━━ RAW DATA ━━

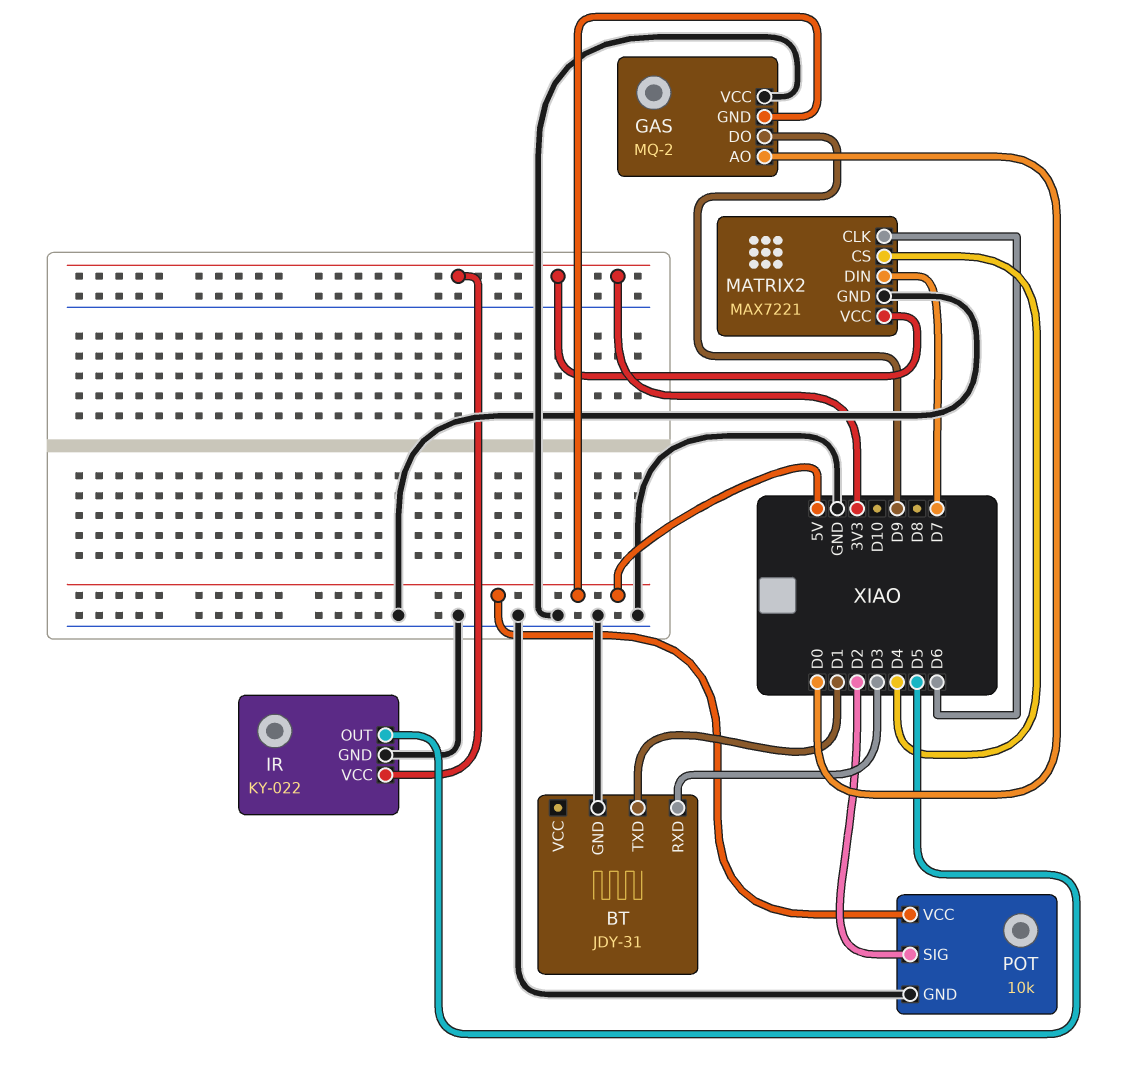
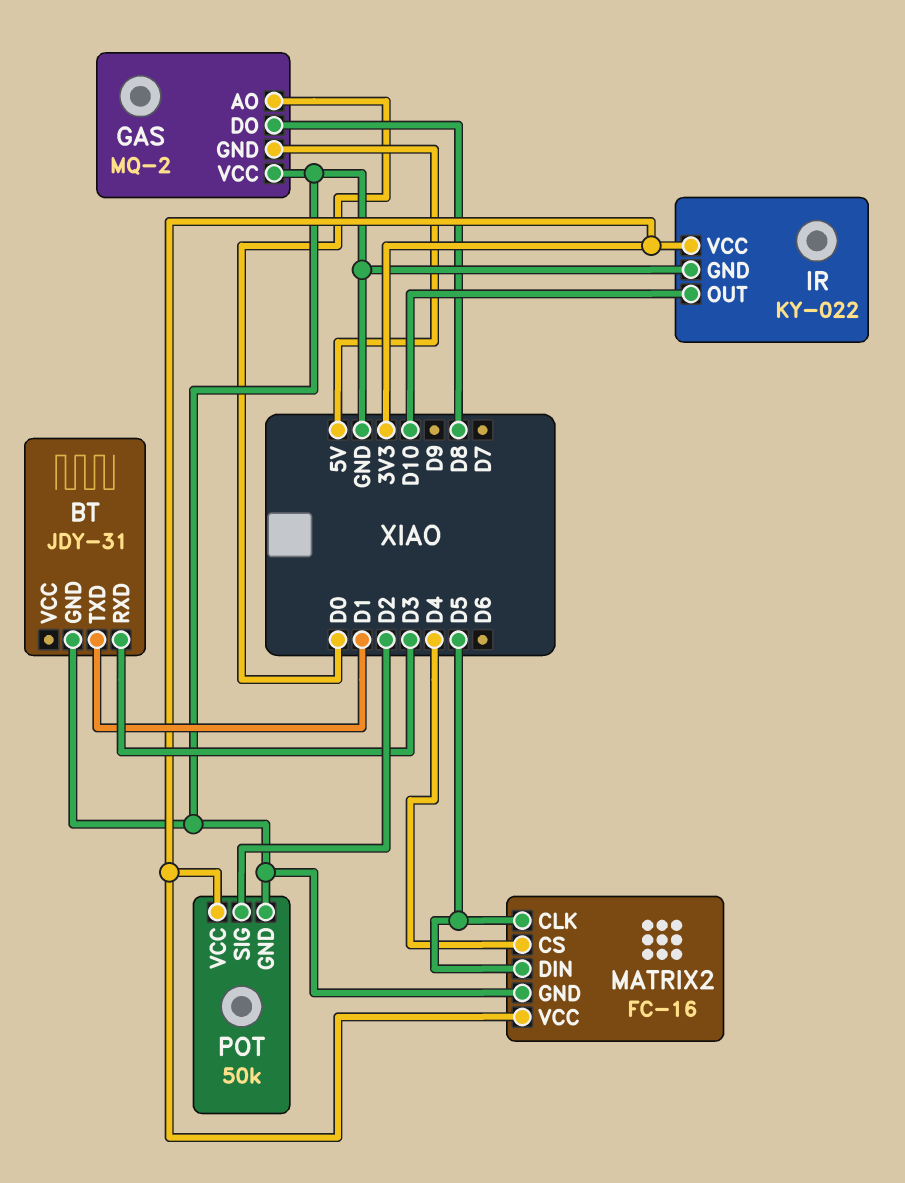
GAS pin DO: D9 -> D8
IR pin OUT: D5 -> D10
MATRIX2: MAX7221 -> FC-16
MATRIX2 pin CLK: D6 -> D5
MATRIX2 pin DIN: D7 -> D5
POT: 10k -> 50k
POT pin VCC: 5V -> 3V3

━━━

[GOAL OF THE EXERCISE] Every line in the records is to be retyped exactly as it stands; the pictures stay out.

[THE ANSWER]
GAS pin DO: D9 -> D8
IR pin OUT: D5 -> D10
MATRIX2: MAX7221 -> FC-16
MATRIX2 pin CLK: D6 -> D5
MATRIX2 pin DIN: D7 -> D5
POT: 10k -> 50k
POT pin VCC: 5V -> 3V3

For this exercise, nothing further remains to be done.